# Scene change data
_ _ _ _
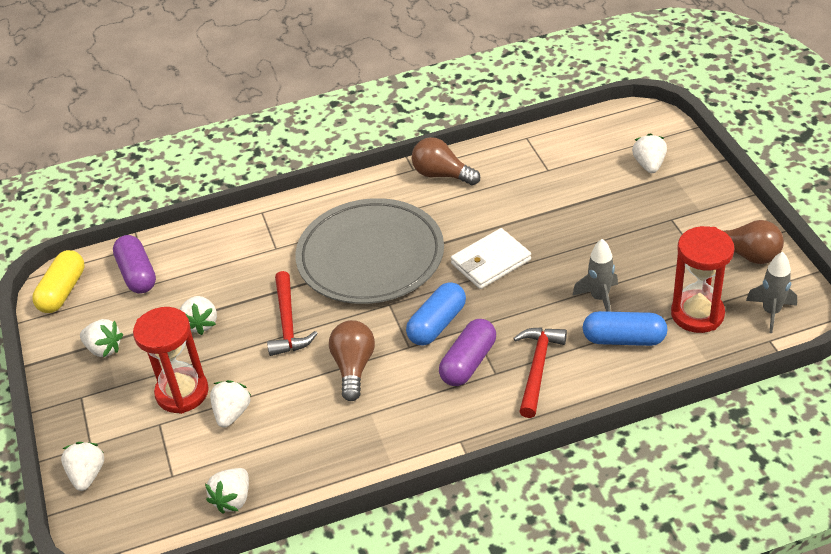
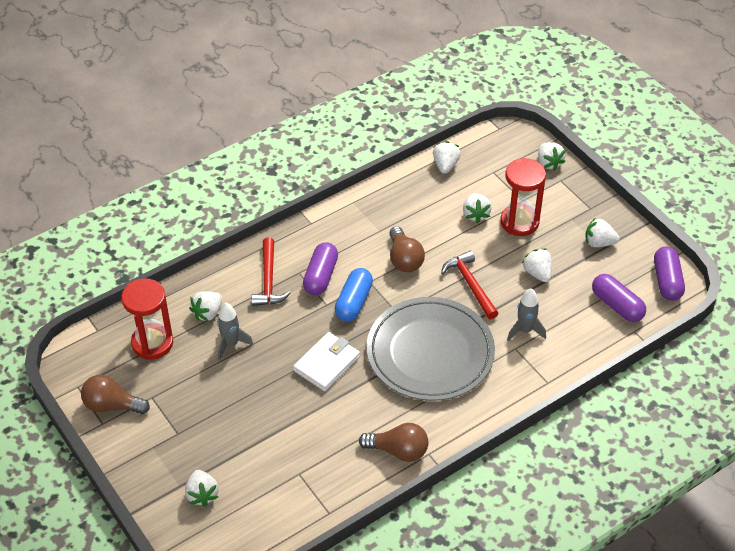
camera: 160 degrees right, 5 degrees up
(63, 291) = (667, 281): yellow capsule -> purple capsule
(624, 339) = (207, 313): blue capsule -> white strawberry
(771, 312) = (95, 354): grey rocket -> grey rocket (525, 330)

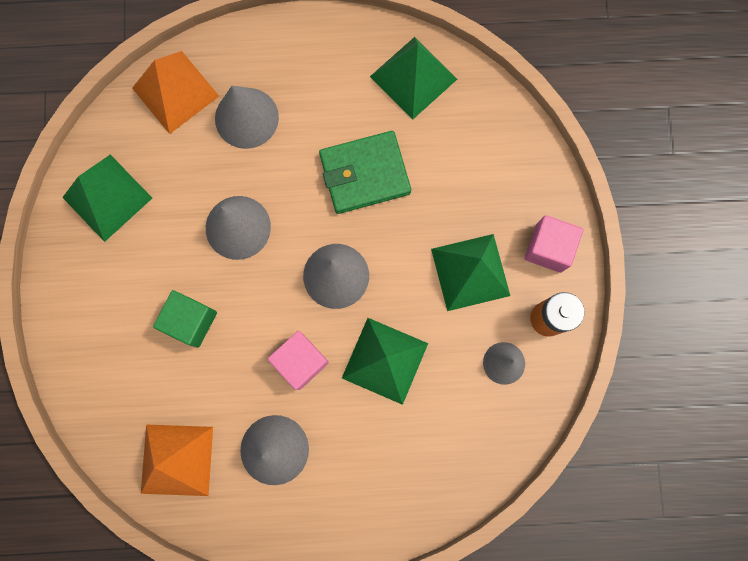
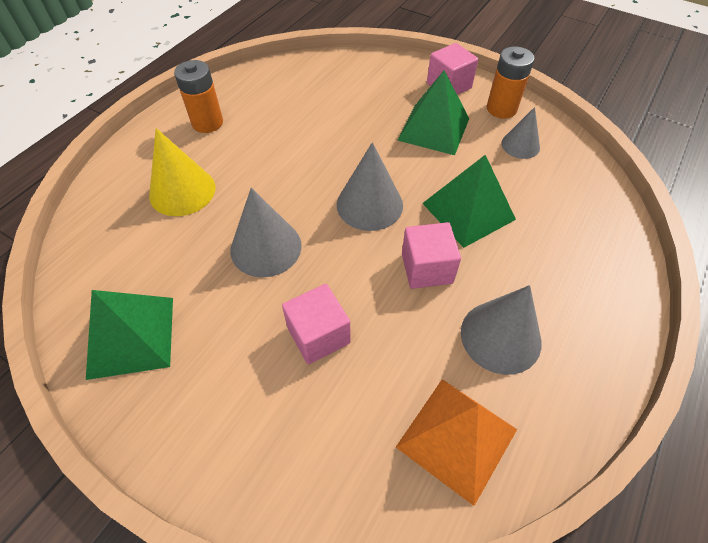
camera: 55 degrees left, 25 degrees down
(175, 92) = (104, 226): orange pyramid -> none
(191, 321) = (318, 335): green cube -> pink cube
(246, 118) = (182, 191): grey cone -> yellow cone
(334, 69) = (207, 123): none -> orange battery
(365, 174) = (304, 146): green wallet -> none
(413, 77) = (262, 88): green pyramid -> none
_ _ _ _
# PROBLEM
Filter the entries down to the lines that include the string "yellow".

# OUTPUT OF THE EXERCISE
(63, 291) = (667, 281): yellow capsule -> purple capsule
(246, 118) = (182, 191): grey cone -> yellow cone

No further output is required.